-- Opening Marker --

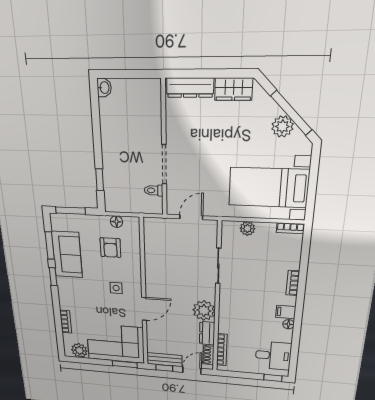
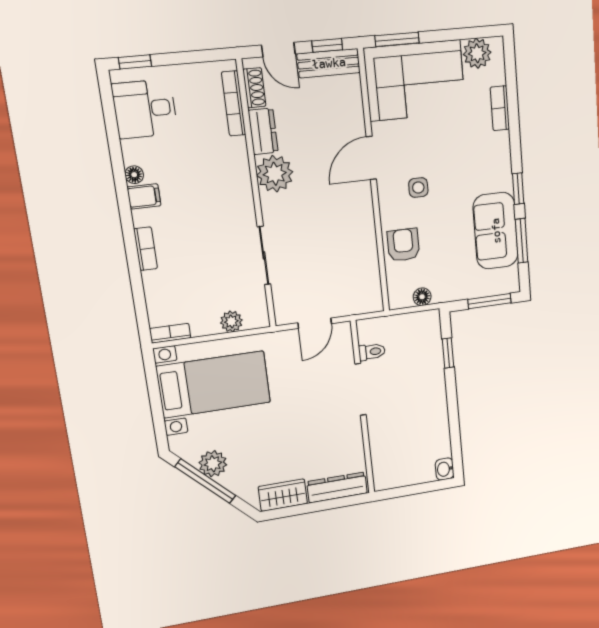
armchair: (110, 248) -> (403, 245), moved
door: (192, 370) -> (278, 50), hinge flipped

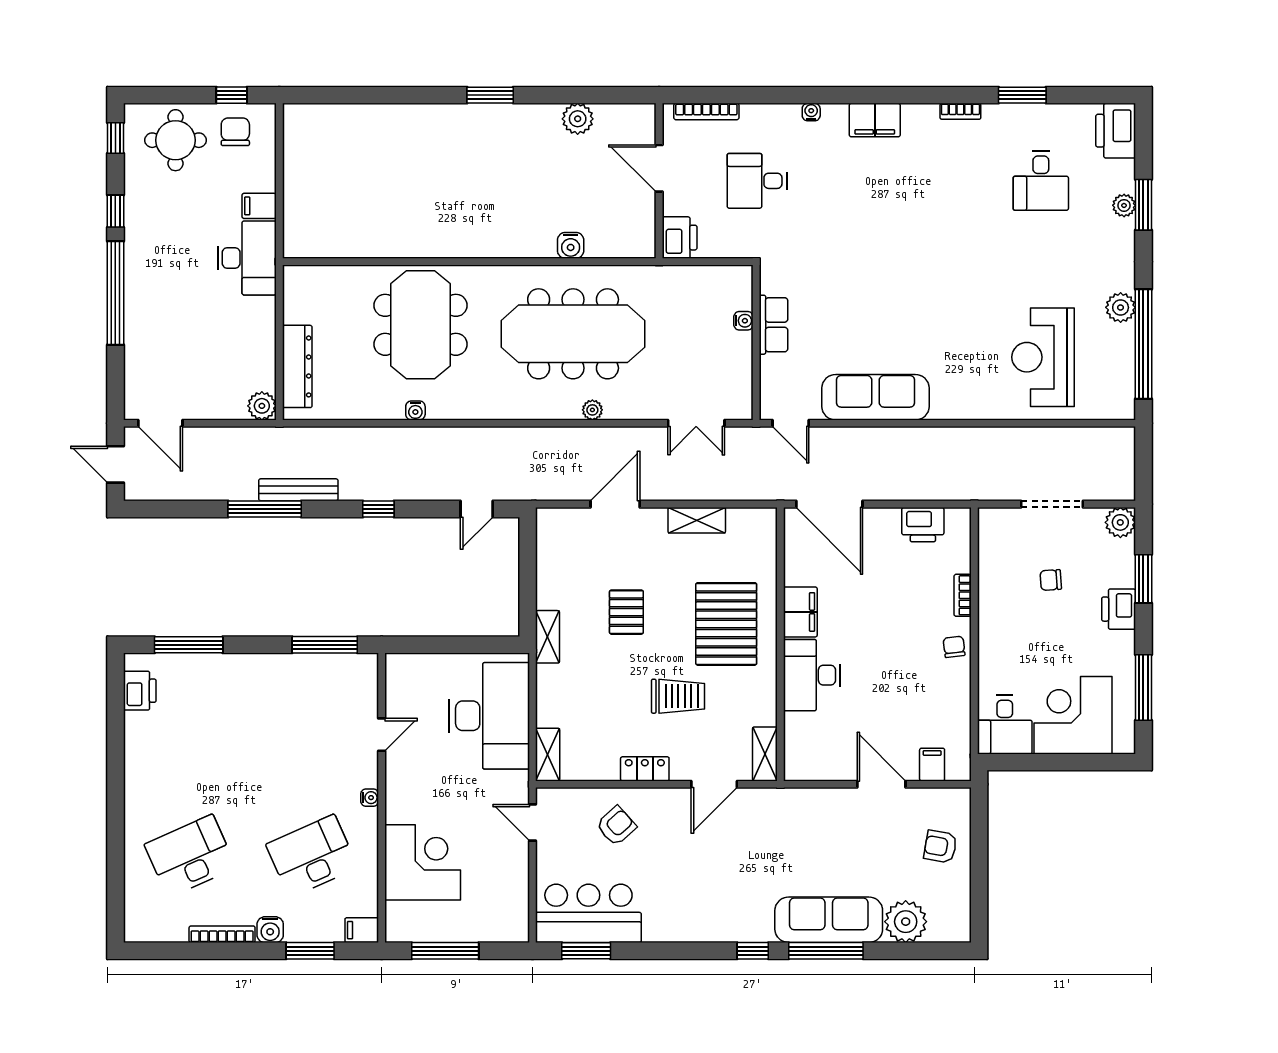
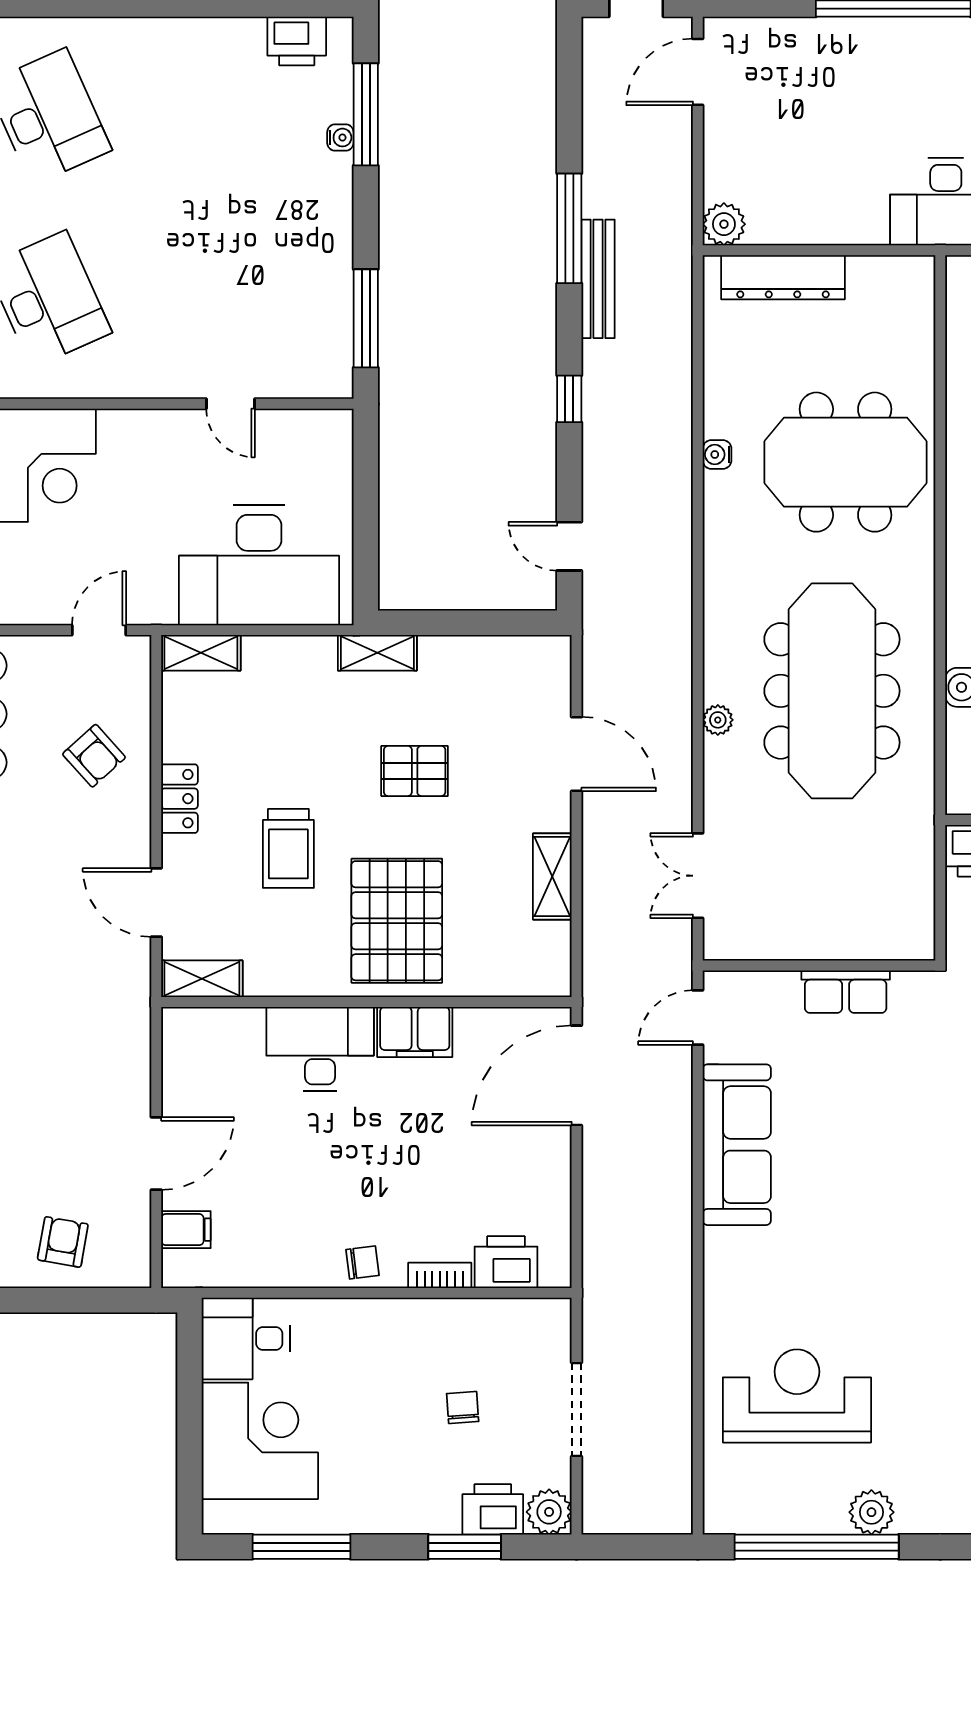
water cooler: (743, 321) -> (852, 946), removed
printer: (923, 525) -> (506, 1262), moved, turned 90
printer: (1119, 609) -> (493, 1509), moved
pallet: (726, 624) -> (397, 921), turned 90
water cooler: (370, 798) -> (340, 138), moved, turned -90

-- Closing Marker --

§ TASK PROMPT: Search the records above for the string "turned" and copy each line that holds it.

§ THE COMPLETED TASK:
printer: (923, 525) -> (506, 1262), moved, turned 90
pallet: (726, 624) -> (397, 921), turned 90
water cooler: (370, 798) -> (340, 138), moved, turned -90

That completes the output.